Records for this exercise —

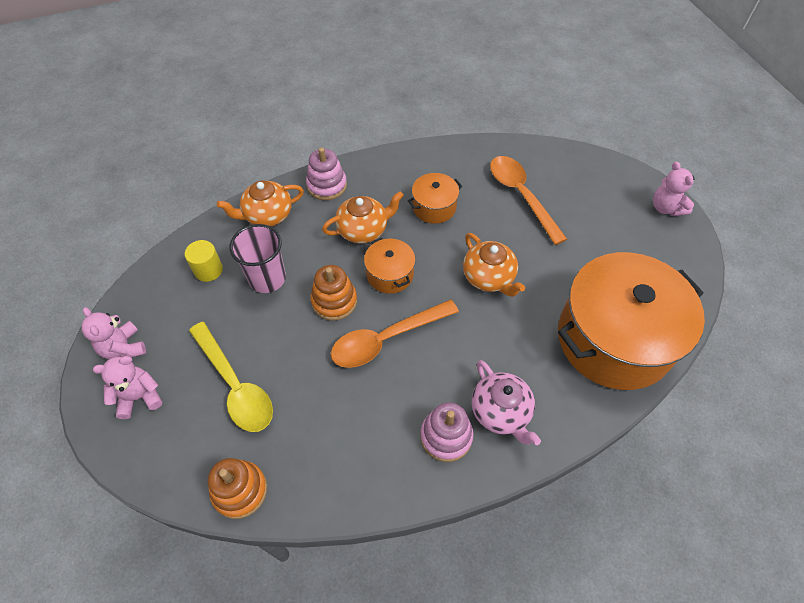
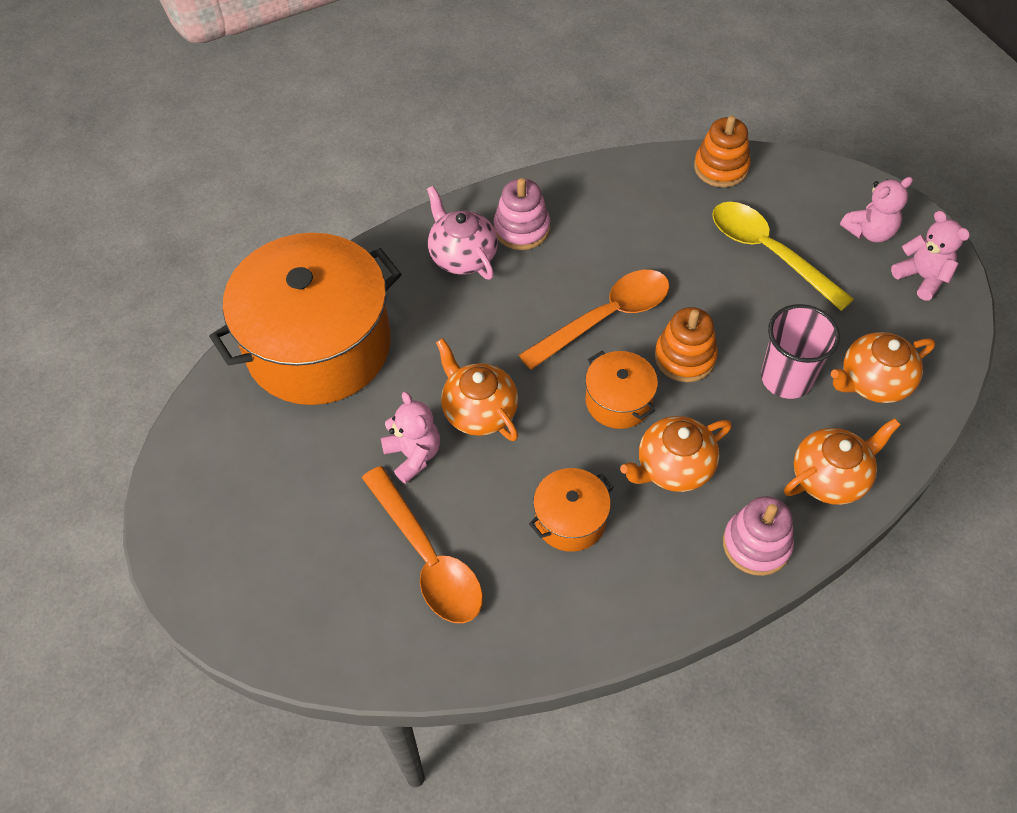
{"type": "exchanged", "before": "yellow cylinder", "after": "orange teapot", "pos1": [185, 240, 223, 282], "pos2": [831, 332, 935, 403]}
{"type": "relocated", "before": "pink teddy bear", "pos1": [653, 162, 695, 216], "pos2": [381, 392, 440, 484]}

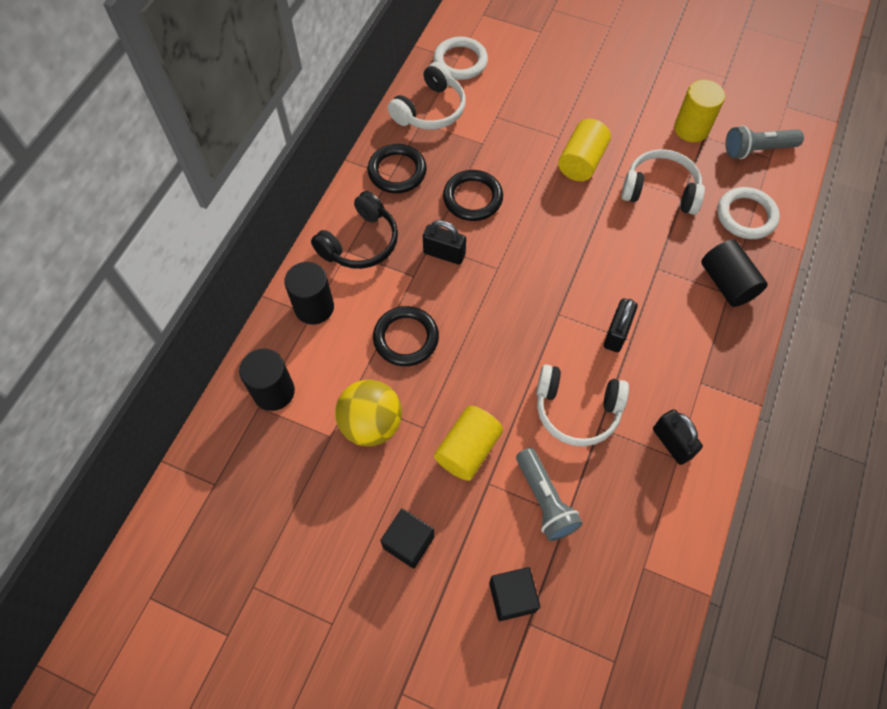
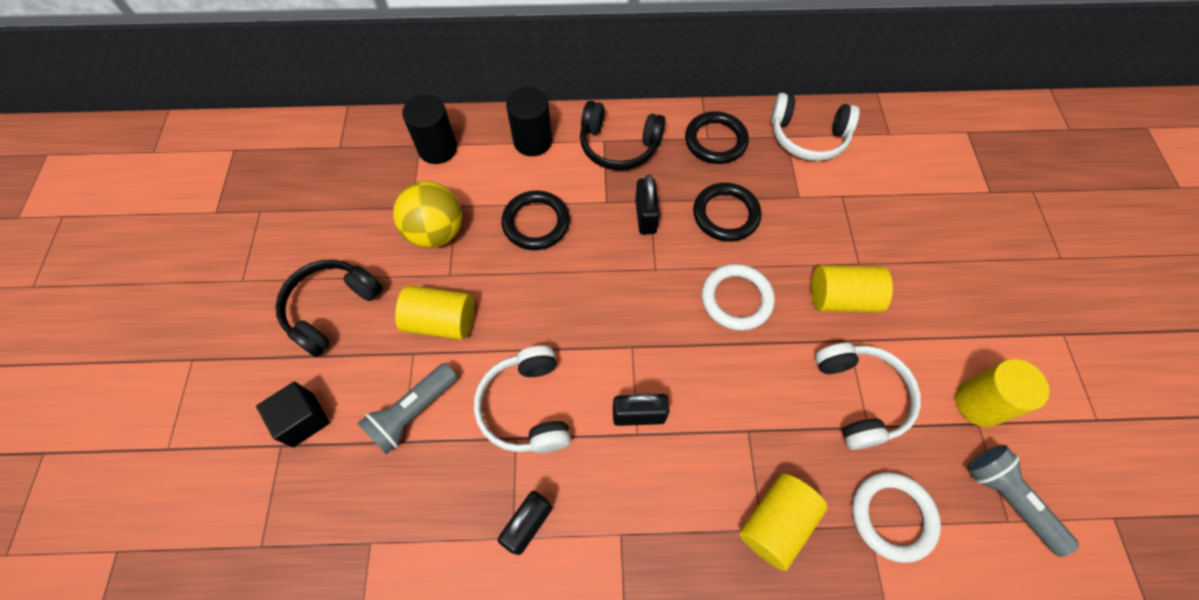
{"type": "exchanged", "before": "black cube", "after": "black headphones", "pos1": [380, 509, 434, 569], "pos2": [276, 260, 383, 357]}
{"type": "relocated", "before": "white ring", "pos1": [433, 37, 488, 80], "pos2": [702, 264, 775, 331]}
{"type": "colour", "before": "black cylinder", "after": "yellow cylinder", "pos1": [701, 240, 768, 307], "pos2": [739, 474, 828, 571]}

Exercise description —
Retype all the records exactly and keep out every picture.

Exercise solution —
{"type": "exchanged", "before": "yellow cylinder", "after": "orange teapot", "pos1": [185, 240, 223, 282], "pos2": [831, 332, 935, 403]}
{"type": "relocated", "before": "pink teddy bear", "pos1": [653, 162, 695, 216], "pos2": [381, 392, 440, 484]}

{"type": "exchanged", "before": "black cube", "after": "black headphones", "pos1": [380, 509, 434, 569], "pos2": [276, 260, 383, 357]}
{"type": "relocated", "before": "white ring", "pos1": [433, 37, 488, 80], "pos2": [702, 264, 775, 331]}
{"type": "colour", "before": "black cylinder", "after": "yellow cylinder", "pos1": [701, 240, 768, 307], "pos2": [739, 474, 828, 571]}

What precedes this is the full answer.